↓
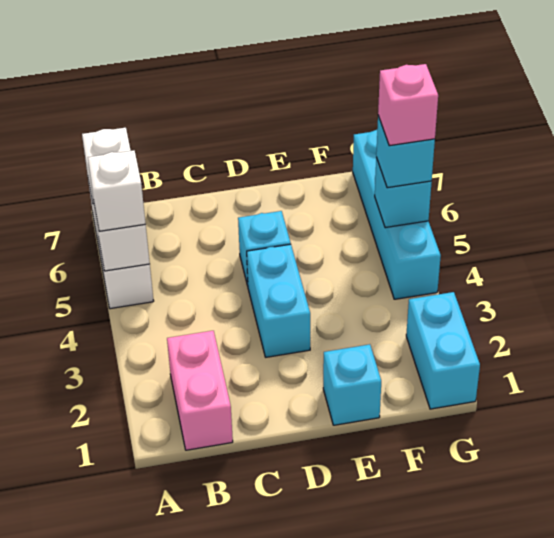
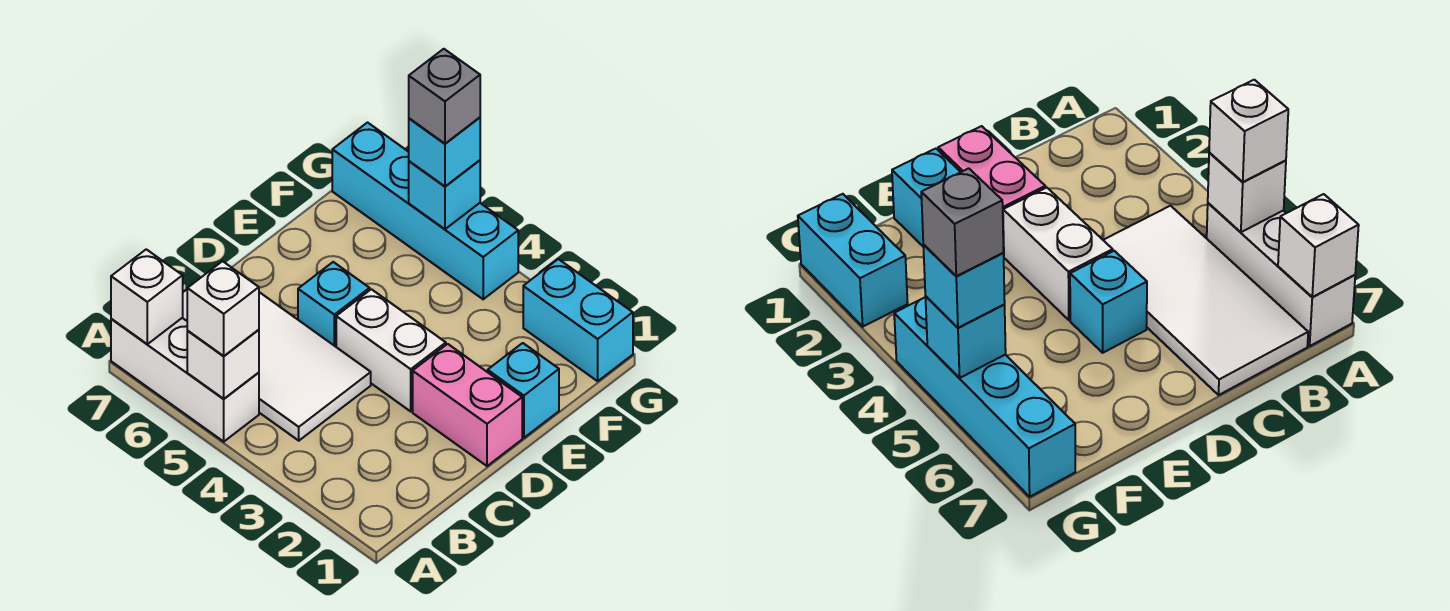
pink brick B1:B2 level 1 -> pink brick D1:D2 level 1
none -> white tile B4:C7 level 1
cyan brick D3:D4 level 1 -> white brick D3:D4 level 1
pink brick G5 level 4 -> grey brick G5 level 4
↑
Problem to work on — Transcribe, without alteration, the line that contains "none -> white tile B4:C7 level 1" together with all lines after it in the listing above.

Written solution —
none -> white tile B4:C7 level 1
cyan brick D3:D4 level 1 -> white brick D3:D4 level 1
pink brick G5 level 4 -> grey brick G5 level 4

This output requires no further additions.